* What you should do
Everything from the line that contains "J3 pin 2: n7 -> GND" through the last line of the listing must be copied exactly, with both of those lines included and no others.

* Task material
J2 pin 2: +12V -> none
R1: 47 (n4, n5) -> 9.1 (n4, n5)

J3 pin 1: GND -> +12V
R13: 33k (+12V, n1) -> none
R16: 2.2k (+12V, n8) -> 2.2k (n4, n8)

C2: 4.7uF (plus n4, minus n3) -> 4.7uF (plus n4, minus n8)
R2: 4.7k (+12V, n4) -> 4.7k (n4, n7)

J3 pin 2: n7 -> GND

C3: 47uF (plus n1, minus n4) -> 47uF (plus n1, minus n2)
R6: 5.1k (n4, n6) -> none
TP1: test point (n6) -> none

* Exercise output
J3 pin 2: n7 -> GND

C3: 47uF (plus n1, minus n4) -> 47uF (plus n1, minus n2)
R6: 5.1k (n4, n6) -> none
TP1: test point (n6) -> none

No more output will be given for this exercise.